*** Given records

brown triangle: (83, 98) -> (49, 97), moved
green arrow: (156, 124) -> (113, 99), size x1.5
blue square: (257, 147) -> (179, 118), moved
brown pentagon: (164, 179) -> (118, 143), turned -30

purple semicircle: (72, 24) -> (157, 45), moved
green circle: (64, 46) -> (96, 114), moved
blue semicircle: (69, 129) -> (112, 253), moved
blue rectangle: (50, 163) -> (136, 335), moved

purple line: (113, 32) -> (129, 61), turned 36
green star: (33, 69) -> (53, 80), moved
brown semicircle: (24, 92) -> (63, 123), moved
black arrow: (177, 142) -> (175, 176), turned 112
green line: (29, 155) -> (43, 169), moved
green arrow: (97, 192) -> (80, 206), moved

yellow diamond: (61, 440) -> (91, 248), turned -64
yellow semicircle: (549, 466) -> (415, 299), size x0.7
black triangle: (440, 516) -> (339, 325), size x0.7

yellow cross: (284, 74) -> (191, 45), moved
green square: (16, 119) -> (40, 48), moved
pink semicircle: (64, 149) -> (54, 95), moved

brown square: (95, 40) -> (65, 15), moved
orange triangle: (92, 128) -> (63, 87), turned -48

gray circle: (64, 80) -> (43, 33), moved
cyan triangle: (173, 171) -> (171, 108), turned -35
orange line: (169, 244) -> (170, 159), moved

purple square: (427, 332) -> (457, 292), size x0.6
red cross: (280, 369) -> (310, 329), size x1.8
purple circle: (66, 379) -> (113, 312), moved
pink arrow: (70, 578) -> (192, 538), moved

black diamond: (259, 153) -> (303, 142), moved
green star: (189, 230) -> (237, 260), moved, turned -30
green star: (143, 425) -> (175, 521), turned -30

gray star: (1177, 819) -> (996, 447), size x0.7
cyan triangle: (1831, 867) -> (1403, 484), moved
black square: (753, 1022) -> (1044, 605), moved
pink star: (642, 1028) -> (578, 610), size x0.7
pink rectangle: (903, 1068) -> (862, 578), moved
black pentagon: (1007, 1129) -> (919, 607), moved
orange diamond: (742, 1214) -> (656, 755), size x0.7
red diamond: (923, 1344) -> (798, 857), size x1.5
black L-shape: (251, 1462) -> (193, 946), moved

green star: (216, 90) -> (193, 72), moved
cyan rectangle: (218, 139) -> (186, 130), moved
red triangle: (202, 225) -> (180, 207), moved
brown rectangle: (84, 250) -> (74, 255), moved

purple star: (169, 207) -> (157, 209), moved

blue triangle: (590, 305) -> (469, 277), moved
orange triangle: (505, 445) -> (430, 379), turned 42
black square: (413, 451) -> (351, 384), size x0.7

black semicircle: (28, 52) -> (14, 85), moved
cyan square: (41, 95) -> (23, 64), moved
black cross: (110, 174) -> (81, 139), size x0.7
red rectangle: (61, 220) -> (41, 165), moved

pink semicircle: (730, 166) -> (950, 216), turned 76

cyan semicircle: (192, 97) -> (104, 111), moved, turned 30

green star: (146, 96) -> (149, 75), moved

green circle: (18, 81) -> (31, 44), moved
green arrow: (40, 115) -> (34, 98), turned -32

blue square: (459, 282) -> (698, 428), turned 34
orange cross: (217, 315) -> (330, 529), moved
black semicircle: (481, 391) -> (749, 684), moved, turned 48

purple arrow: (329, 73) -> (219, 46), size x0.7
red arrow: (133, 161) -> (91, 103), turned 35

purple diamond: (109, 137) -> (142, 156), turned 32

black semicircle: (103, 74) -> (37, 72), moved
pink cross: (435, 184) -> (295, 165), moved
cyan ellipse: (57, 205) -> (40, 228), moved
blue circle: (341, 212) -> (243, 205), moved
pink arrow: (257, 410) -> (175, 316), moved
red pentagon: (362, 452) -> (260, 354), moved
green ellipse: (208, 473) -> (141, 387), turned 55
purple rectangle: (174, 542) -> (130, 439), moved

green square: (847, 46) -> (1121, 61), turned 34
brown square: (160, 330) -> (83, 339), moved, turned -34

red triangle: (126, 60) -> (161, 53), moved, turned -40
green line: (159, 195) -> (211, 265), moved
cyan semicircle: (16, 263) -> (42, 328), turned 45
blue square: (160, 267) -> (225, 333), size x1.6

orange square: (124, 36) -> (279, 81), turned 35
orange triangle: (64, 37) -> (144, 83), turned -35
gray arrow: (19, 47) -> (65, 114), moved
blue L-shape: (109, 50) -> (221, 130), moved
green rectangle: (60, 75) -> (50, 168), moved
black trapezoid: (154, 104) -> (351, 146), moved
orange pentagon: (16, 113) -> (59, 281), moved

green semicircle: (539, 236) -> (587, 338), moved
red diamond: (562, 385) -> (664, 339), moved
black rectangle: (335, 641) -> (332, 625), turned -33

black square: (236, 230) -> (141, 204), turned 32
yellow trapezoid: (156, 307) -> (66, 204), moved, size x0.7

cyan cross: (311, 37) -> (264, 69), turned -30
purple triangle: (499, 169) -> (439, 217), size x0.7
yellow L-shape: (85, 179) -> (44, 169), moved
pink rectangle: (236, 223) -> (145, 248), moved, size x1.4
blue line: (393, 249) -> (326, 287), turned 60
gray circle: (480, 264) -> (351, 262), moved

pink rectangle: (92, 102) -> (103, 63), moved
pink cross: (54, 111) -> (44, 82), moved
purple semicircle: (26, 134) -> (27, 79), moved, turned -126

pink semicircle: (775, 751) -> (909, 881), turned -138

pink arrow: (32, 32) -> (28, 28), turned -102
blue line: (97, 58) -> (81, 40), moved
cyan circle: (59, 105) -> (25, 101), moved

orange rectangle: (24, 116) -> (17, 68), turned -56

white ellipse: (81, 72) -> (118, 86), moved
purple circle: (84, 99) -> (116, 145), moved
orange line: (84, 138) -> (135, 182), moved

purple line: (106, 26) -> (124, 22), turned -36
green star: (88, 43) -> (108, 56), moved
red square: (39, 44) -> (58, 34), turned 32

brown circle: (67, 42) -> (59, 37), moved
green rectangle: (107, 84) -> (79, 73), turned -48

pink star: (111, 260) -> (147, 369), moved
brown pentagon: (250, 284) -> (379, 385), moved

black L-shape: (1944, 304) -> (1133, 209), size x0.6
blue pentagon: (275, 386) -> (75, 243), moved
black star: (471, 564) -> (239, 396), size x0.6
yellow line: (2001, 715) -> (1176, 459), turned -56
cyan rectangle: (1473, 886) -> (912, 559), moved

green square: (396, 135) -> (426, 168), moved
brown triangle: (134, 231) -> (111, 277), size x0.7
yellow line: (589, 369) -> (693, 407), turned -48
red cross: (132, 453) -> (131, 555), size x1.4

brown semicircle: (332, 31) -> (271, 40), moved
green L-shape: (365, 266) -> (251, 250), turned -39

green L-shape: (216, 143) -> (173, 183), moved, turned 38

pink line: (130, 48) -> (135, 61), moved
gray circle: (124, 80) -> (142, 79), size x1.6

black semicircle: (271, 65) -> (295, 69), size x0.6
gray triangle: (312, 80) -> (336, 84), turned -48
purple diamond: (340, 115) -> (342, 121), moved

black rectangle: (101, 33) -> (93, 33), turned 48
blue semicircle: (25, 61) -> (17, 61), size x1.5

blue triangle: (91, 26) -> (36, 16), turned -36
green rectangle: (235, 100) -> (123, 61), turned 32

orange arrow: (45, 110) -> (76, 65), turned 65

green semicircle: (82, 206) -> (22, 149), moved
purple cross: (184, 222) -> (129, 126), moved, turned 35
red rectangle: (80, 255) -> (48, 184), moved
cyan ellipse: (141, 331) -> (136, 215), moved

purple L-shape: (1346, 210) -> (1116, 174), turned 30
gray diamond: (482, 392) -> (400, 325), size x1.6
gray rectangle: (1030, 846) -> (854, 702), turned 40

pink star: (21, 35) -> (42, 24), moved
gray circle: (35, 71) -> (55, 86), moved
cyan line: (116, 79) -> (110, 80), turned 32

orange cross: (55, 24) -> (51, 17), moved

******

Write out only the lines that run from the line containing "purple triangle: (499, 169)" through the line containing "pink star: (111, 260) -> (147, 369), moved", both included, exactly as they appear above.

purple triangle: (499, 169) -> (439, 217), size x0.7
yellow L-shape: (85, 179) -> (44, 169), moved
pink rectangle: (236, 223) -> (145, 248), moved, size x1.4
blue line: (393, 249) -> (326, 287), turned 60
gray circle: (480, 264) -> (351, 262), moved

pink rectangle: (92, 102) -> (103, 63), moved
pink cross: (54, 111) -> (44, 82), moved
purple semicircle: (26, 134) -> (27, 79), moved, turned -126

pink semicircle: (775, 751) -> (909, 881), turned -138

pink arrow: (32, 32) -> (28, 28), turned -102
blue line: (97, 58) -> (81, 40), moved
cyan circle: (59, 105) -> (25, 101), moved

orange rectangle: (24, 116) -> (17, 68), turned -56

white ellipse: (81, 72) -> (118, 86), moved
purple circle: (84, 99) -> (116, 145), moved
orange line: (84, 138) -> (135, 182), moved

purple line: (106, 26) -> (124, 22), turned -36
green star: (88, 43) -> (108, 56), moved
red square: (39, 44) -> (58, 34), turned 32

brown circle: (67, 42) -> (59, 37), moved
green rectangle: (107, 84) -> (79, 73), turned -48

pink star: (111, 260) -> (147, 369), moved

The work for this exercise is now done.